PROBLEM TO SOLVE> Substitute "violet" for every "purple" in the rows from the first row through the row containing "cyan circle at", inclusive. Give those rows back with nothing else changed.

** START DATA SHOWN **

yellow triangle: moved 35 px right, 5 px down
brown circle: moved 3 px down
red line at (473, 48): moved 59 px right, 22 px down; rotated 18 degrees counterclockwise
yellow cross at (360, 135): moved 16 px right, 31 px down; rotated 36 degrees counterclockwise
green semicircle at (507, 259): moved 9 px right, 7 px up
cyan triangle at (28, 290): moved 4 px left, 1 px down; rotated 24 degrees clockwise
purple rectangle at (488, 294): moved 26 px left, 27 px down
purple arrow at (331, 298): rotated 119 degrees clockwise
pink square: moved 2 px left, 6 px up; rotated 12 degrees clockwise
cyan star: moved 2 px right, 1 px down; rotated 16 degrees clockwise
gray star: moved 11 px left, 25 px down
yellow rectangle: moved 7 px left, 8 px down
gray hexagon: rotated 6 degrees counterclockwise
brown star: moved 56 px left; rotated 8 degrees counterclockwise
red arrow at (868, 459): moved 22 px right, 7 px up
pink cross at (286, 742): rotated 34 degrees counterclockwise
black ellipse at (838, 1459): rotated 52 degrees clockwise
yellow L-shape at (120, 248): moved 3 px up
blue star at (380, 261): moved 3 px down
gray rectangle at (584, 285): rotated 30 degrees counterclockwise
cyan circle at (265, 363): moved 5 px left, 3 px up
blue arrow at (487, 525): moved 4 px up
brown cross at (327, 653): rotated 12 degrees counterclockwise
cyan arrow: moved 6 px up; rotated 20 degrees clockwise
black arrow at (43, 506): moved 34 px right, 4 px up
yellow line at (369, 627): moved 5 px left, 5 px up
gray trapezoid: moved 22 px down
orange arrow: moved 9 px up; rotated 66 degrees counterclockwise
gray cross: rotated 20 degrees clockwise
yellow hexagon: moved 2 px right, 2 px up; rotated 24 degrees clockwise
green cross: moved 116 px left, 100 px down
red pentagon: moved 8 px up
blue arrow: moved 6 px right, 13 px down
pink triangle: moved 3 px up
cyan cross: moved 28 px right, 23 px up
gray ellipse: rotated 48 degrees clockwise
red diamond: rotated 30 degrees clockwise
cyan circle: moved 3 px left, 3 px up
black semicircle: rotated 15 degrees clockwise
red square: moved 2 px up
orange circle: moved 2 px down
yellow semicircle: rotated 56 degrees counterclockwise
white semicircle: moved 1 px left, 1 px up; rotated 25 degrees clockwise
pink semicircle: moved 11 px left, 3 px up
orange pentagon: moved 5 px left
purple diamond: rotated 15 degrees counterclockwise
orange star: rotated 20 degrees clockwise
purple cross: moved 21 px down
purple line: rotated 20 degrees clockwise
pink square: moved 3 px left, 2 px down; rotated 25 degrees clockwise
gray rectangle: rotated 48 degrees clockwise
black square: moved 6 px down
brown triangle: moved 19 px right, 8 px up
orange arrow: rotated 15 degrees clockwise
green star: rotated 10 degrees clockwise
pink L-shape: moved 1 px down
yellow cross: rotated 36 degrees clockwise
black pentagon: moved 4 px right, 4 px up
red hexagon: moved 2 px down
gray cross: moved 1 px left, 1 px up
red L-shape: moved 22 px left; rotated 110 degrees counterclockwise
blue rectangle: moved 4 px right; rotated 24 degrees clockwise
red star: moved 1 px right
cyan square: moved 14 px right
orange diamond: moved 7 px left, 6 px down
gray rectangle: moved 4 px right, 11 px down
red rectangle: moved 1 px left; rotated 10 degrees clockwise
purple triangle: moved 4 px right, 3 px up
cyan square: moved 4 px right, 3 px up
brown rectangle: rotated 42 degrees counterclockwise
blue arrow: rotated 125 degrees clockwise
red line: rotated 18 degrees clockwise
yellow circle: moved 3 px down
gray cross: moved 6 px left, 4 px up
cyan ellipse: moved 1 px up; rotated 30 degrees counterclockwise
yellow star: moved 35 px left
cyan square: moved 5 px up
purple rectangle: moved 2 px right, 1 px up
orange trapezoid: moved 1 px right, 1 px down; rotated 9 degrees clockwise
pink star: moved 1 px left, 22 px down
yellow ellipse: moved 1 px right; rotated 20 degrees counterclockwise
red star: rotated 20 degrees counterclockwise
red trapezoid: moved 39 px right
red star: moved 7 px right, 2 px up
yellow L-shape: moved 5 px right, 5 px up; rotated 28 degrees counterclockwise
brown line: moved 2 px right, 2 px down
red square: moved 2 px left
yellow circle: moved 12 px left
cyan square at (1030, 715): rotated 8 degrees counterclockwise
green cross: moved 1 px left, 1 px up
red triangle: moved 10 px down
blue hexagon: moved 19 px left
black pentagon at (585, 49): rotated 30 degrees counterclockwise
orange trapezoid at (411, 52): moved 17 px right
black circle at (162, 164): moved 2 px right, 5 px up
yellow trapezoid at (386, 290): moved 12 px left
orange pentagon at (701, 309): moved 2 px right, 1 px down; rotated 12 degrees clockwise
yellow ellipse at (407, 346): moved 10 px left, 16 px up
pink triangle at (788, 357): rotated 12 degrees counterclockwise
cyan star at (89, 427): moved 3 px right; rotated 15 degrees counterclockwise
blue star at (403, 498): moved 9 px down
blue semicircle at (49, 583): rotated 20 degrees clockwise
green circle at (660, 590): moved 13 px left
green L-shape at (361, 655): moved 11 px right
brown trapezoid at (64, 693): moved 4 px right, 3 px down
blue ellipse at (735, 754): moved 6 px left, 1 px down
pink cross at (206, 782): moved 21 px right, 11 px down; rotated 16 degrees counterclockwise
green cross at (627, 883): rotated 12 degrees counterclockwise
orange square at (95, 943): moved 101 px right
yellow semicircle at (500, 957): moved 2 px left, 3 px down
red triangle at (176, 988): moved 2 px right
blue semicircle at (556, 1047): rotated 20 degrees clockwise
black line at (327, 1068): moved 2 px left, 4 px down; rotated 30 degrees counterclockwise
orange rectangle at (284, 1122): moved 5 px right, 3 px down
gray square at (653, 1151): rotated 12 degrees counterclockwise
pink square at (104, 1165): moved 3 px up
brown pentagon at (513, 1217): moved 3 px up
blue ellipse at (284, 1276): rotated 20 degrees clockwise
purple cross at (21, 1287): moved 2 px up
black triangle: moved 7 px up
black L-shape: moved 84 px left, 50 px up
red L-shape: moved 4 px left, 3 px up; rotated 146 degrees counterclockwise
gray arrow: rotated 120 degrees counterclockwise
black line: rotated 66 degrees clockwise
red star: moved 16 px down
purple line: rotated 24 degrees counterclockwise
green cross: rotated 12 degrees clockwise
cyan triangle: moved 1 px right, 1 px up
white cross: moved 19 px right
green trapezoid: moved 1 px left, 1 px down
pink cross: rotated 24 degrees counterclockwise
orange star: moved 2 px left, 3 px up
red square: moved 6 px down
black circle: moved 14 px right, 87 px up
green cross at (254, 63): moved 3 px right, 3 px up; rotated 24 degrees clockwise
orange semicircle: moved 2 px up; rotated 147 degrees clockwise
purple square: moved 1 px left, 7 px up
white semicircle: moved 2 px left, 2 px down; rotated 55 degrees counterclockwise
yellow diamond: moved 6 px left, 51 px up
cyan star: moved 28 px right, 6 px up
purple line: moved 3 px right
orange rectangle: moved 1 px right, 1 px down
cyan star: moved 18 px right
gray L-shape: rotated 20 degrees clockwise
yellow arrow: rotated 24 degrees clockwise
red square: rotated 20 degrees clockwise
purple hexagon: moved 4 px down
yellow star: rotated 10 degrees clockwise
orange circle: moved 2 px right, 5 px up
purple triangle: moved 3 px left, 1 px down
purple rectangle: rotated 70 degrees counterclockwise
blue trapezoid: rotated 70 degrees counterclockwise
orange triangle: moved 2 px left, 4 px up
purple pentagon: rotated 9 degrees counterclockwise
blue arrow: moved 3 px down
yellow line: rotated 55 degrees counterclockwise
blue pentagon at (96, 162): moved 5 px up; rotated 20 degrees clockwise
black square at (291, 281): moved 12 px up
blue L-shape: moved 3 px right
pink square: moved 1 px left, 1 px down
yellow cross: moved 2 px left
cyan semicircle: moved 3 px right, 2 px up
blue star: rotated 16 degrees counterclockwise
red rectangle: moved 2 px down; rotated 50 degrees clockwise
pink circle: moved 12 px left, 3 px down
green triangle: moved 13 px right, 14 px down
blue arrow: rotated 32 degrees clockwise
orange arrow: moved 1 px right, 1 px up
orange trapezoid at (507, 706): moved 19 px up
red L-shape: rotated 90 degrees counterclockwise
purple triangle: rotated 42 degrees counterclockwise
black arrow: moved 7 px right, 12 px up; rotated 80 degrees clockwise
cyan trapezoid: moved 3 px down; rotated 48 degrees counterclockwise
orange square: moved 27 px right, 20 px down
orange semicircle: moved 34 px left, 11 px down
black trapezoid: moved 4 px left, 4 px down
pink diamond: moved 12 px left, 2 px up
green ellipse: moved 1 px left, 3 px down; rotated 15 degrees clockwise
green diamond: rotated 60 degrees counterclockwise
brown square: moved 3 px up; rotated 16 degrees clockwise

** END DATA SHOWN **

EXERCISE RESULT>
yellow triangle: moved 35 px right, 5 px down
brown circle: moved 3 px down
red line at (473, 48): moved 59 px right, 22 px down; rotated 18 degrees counterclockwise
yellow cross at (360, 135): moved 16 px right, 31 px down; rotated 36 degrees counterclockwise
green semicircle at (507, 259): moved 9 px right, 7 px up
cyan triangle at (28, 290): moved 4 px left, 1 px down; rotated 24 degrees clockwise
violet rectangle at (488, 294): moved 26 px left, 27 px down
violet arrow at (331, 298): rotated 119 degrees clockwise
pink square: moved 2 px left, 6 px up; rotated 12 degrees clockwise
cyan star: moved 2 px right, 1 px down; rotated 16 degrees clockwise
gray star: moved 11 px left, 25 px down
yellow rectangle: moved 7 px left, 8 px down
gray hexagon: rotated 6 degrees counterclockwise
brown star: moved 56 px left; rotated 8 degrees counterclockwise
red arrow at (868, 459): moved 22 px right, 7 px up
pink cross at (286, 742): rotated 34 degrees counterclockwise
black ellipse at (838, 1459): rotated 52 degrees clockwise
yellow L-shape at (120, 248): moved 3 px up
blue star at (380, 261): moved 3 px down
gray rectangle at (584, 285): rotated 30 degrees counterclockwise
cyan circle at (265, 363): moved 5 px left, 3 px up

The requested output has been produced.